Exercise aim: I'd like the listing below copied exactly, with the images left out.
# # # #
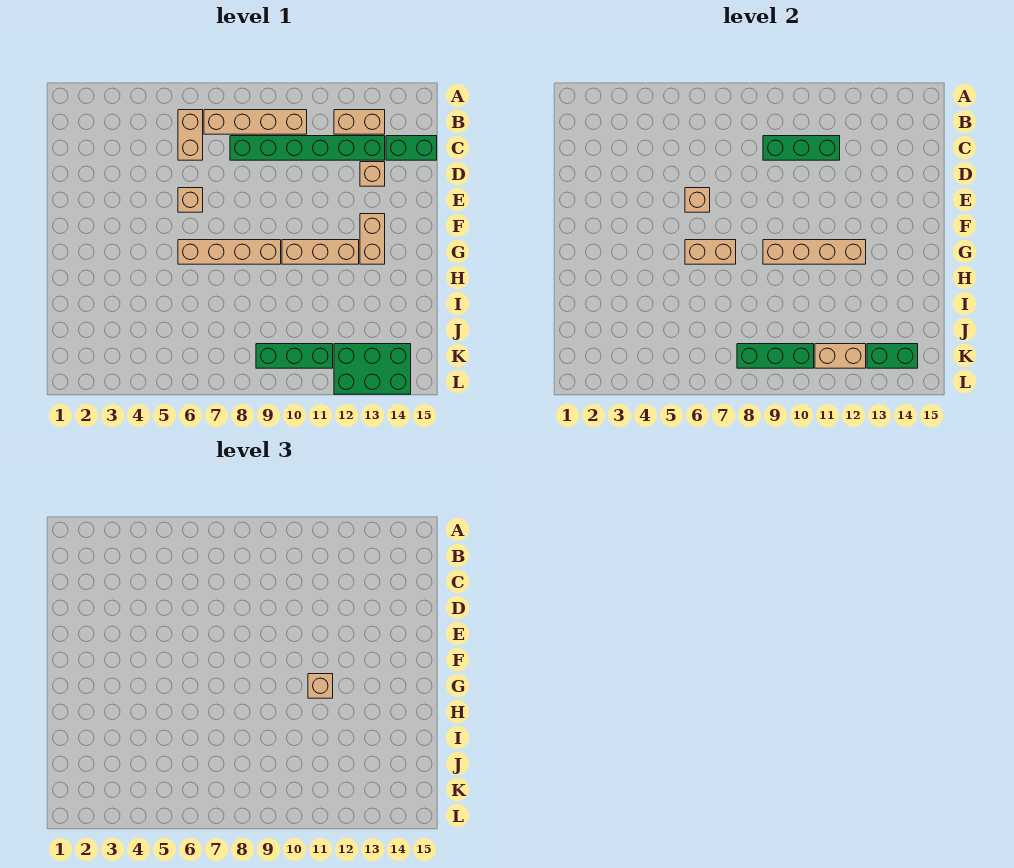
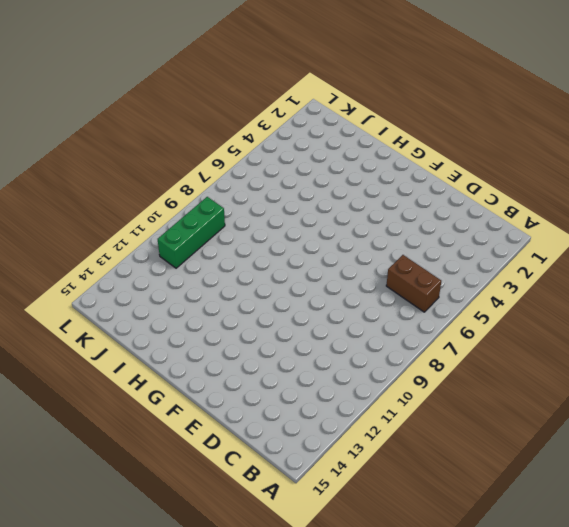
brown 1x2 brick [386,255,441,312] -> tan 1x2 brick [178,110,203,160]
none -> tan 1x4 brick [204,110,307,134]
none -> tan 1x2 brick [334,110,385,134]
none -> green 1x6 brick [230,136,385,160]

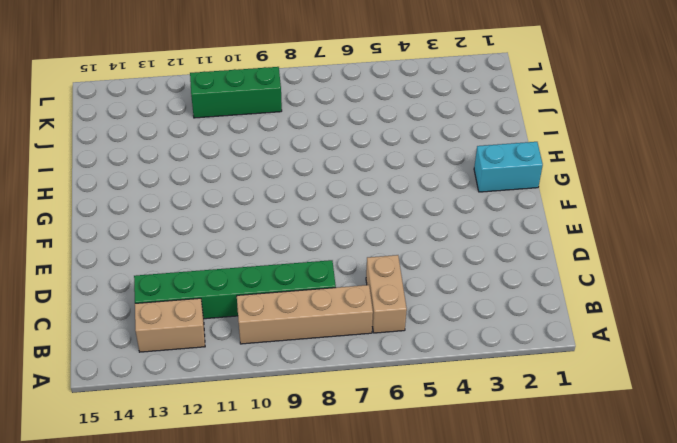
cyan 1x2 brick [474,142,543,192] -> none
none -> green 1x2 brick [386,136,437,160]
none -> tan 1x1 brick [360,162,385,186]
none -> tan 1x1 brick [178,188,203,212]

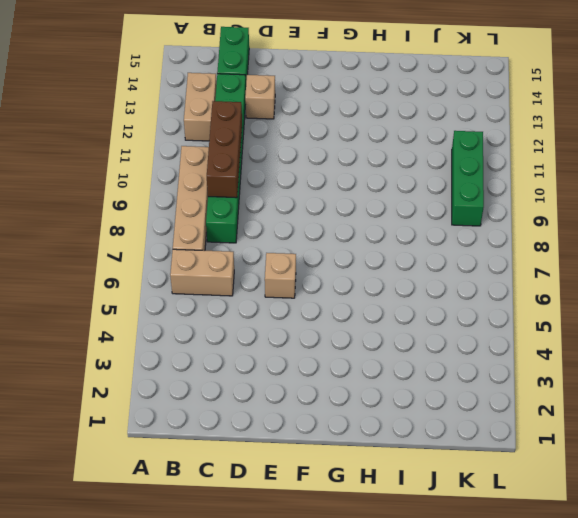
brown 1x3 brick [207,101,242,198] -> green 1x3 brick [763,136,840,160]
none -> tan 1x2 brick [360,214,385,264]
none -> tan 1x4 brick [178,240,281,264]
none -> tan 1x3 brick [282,240,359,264]

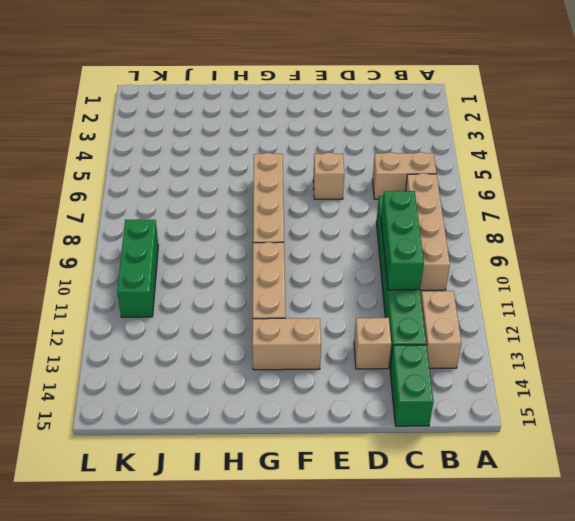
none -> green 2x3 brick [334,344,411,394]
none -> tan 1x1 brick [685,188,710,212]
none -> tan 1x2 brick [685,240,736,264]

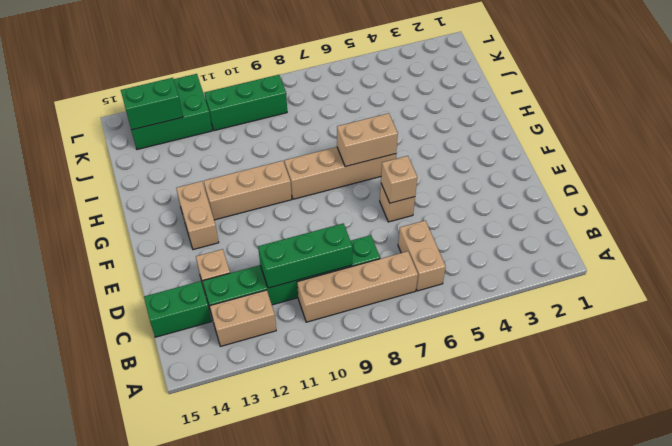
none -> tan 1x4 brick [763,240,866,264]
none -> green 1x3 brick [737,344,814,368]
none -> tan 1x2 brick [815,344,866,368]

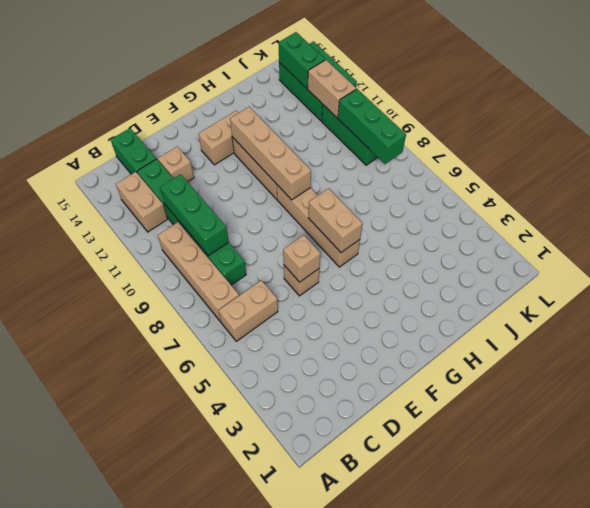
none -> tan 1x1 brick [308,674,333,698]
# # # #
Exercise response:
brown 1x2 brick [386,255,441,312] -> tan 1x2 brick [178,110,203,160]
none -> tan 1x4 brick [204,110,307,134]
none -> tan 1x2 brick [334,110,385,134]
none -> green 1x6 brick [230,136,385,160]

cyan 1x2 brick [474,142,543,192] -> none
none -> green 1x2 brick [386,136,437,160]
none -> tan 1x1 brick [360,162,385,186]
none -> tan 1x1 brick [178,188,203,212]

brown 1x3 brick [207,101,242,198] -> green 1x3 brick [763,136,840,160]
none -> tan 1x2 brick [360,214,385,264]
none -> tan 1x4 brick [178,240,281,264]
none -> tan 1x3 brick [282,240,359,264]

none -> green 2x3 brick [334,344,411,394]
none -> tan 1x1 brick [685,188,710,212]
none -> tan 1x2 brick [685,240,736,264]

none -> tan 1x4 brick [763,240,866,264]
none -> green 1x3 brick [737,344,814,368]
none -> tan 1x2 brick [815,344,866,368]

none -> tan 1x1 brick [308,674,333,698]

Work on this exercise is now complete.